EXERCISE DESCRIPTION:
Say how many lines in the entries below mention "SONAR", with no other words.

SUPPLIED MATERIAL:
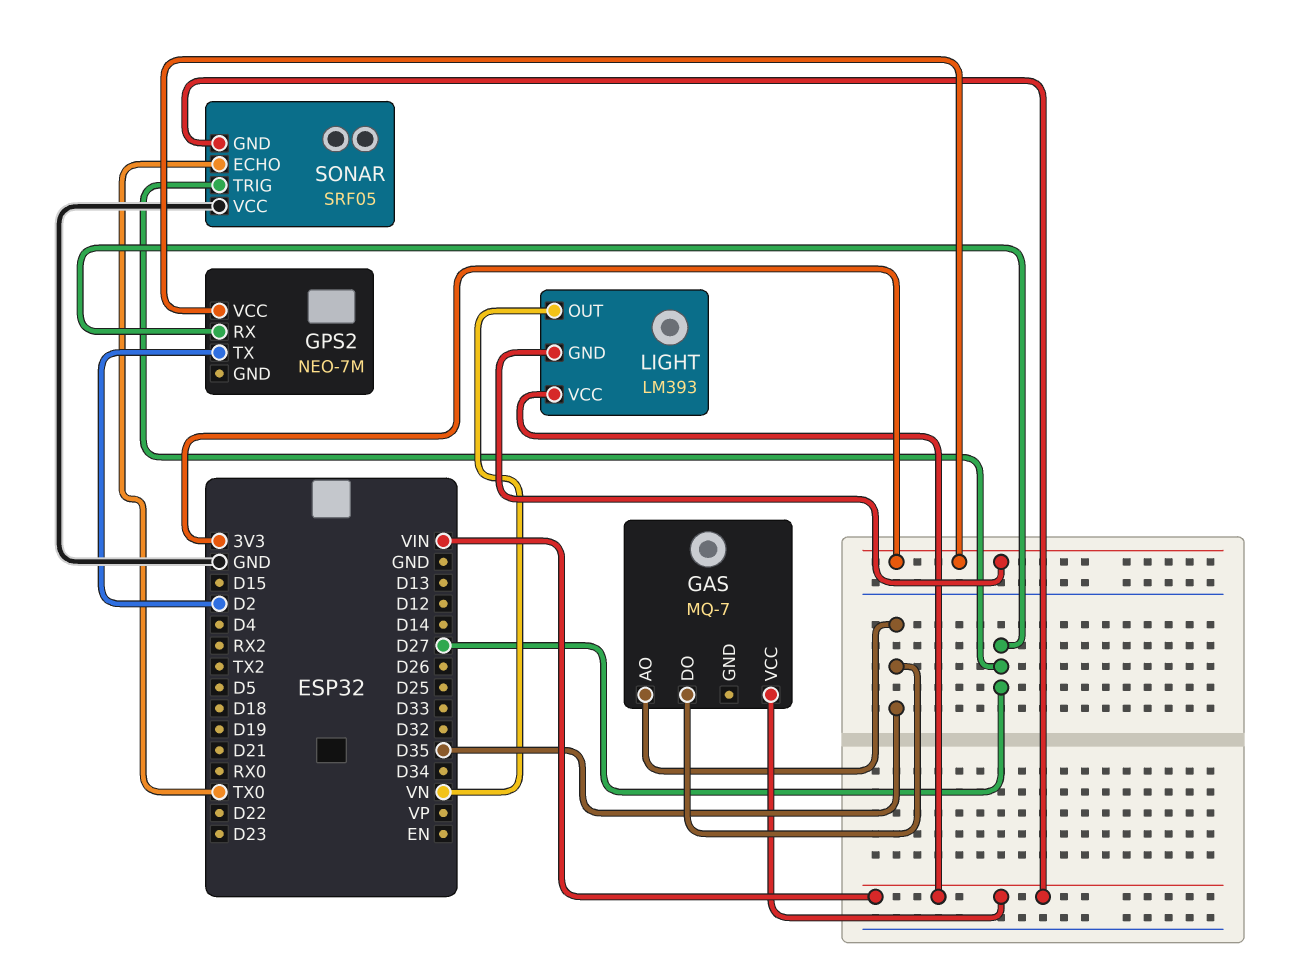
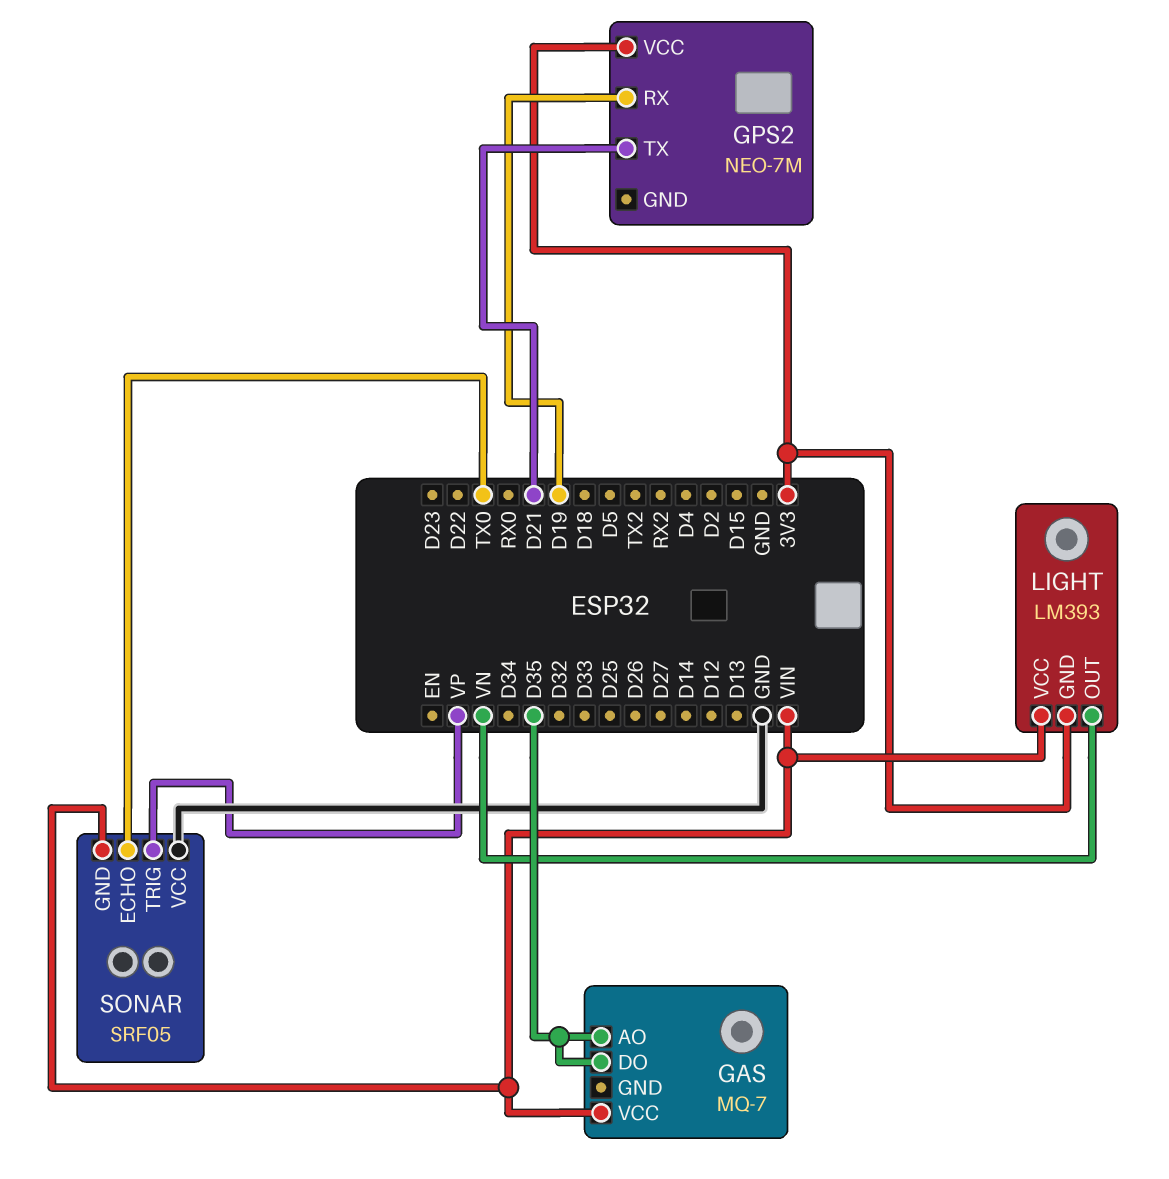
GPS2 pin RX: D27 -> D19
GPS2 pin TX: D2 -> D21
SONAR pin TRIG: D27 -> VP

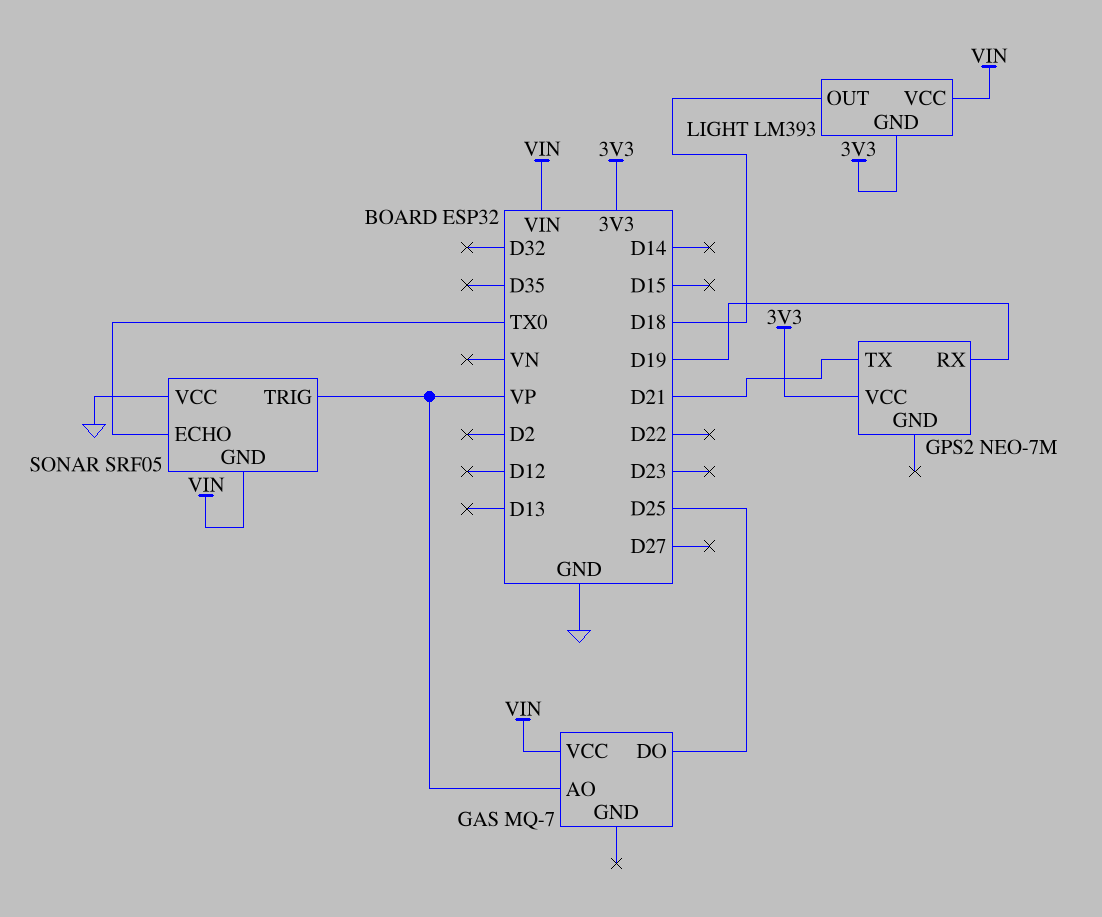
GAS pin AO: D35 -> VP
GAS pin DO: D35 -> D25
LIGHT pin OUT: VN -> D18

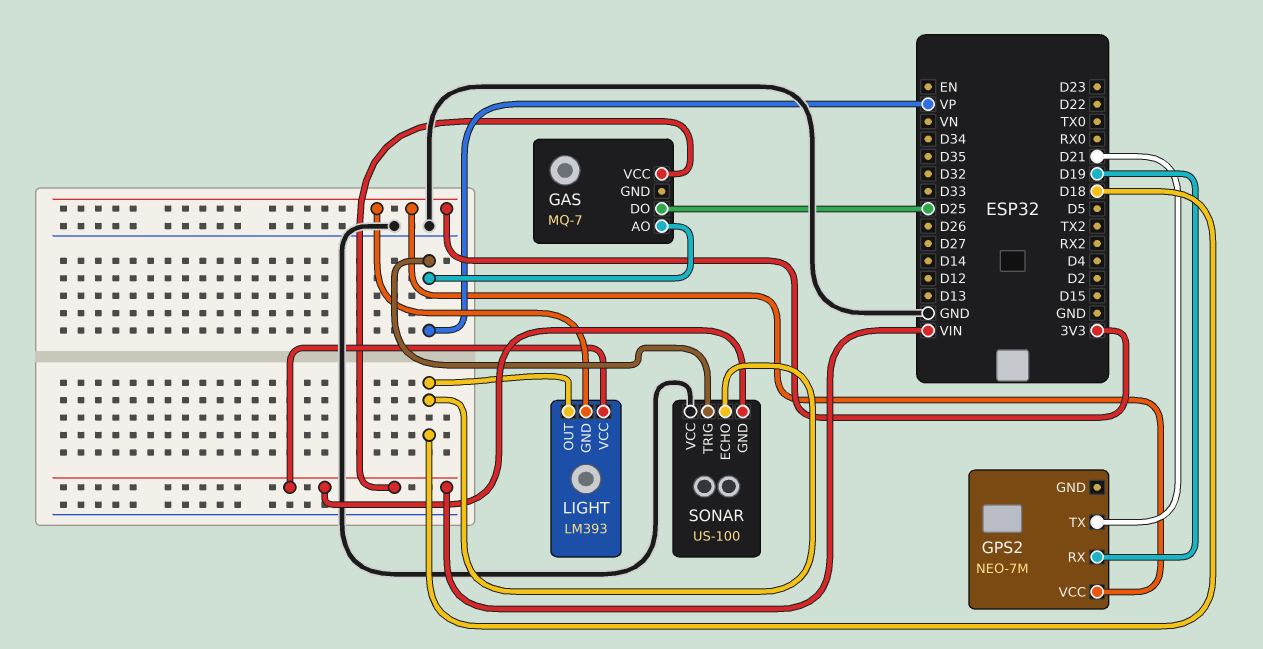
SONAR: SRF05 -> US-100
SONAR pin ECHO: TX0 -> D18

EXPECTED ANSWER:
3